## Available data
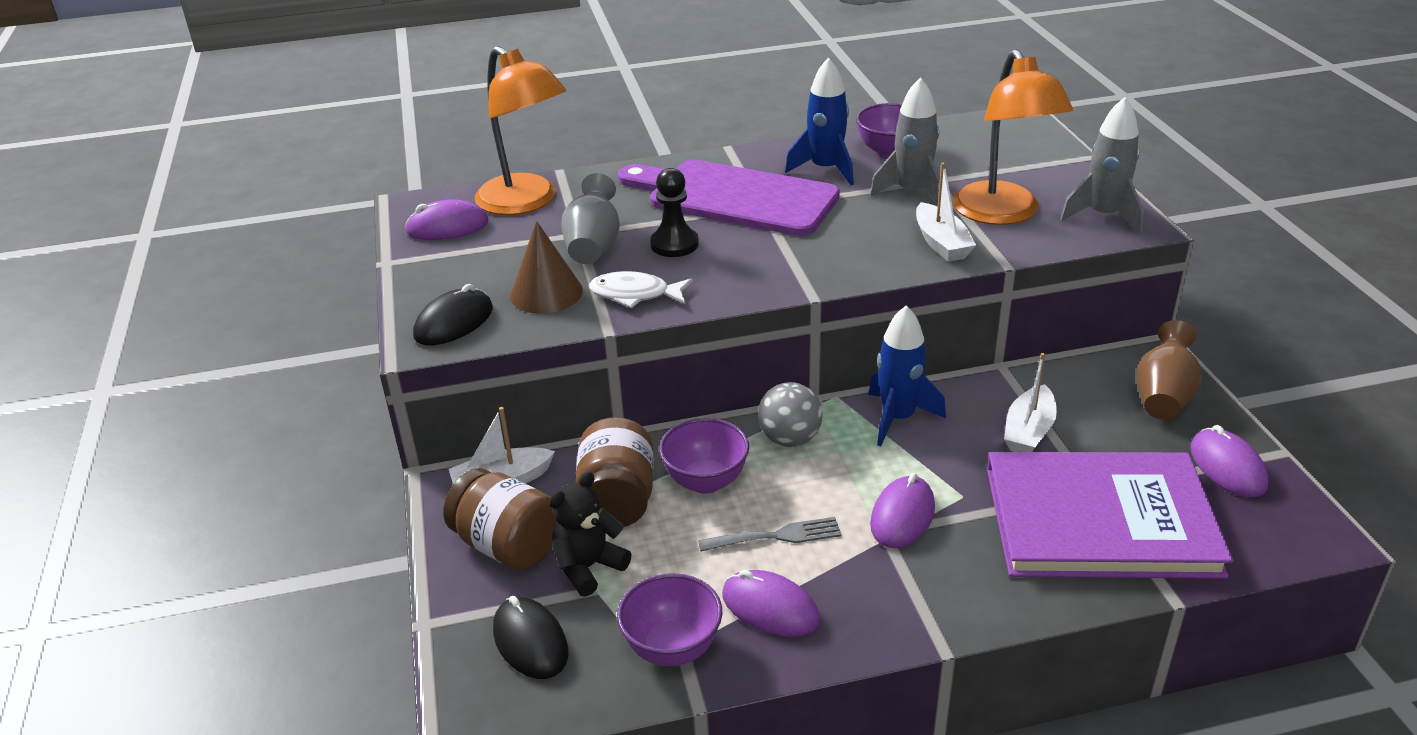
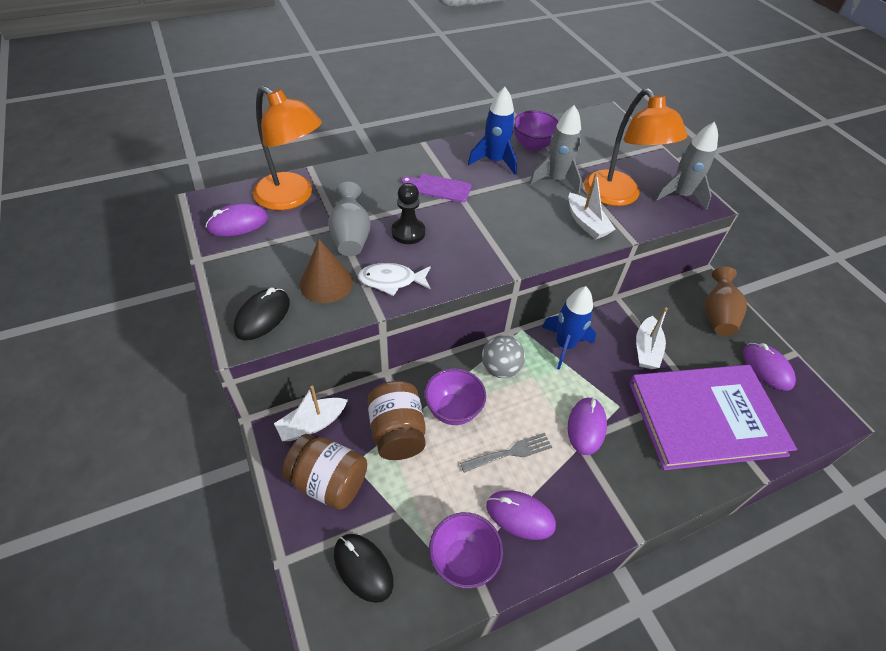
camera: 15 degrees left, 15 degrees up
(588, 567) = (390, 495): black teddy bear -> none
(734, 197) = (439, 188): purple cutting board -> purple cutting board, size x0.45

## Exercise description
Omit the pictures and reproduce the remaining material above exactly.

## Response box
camera: 15 degrees left, 15 degrees up
(588, 567) = (390, 495): black teddy bear -> none
(734, 197) = (439, 188): purple cutting board -> purple cutting board, size x0.45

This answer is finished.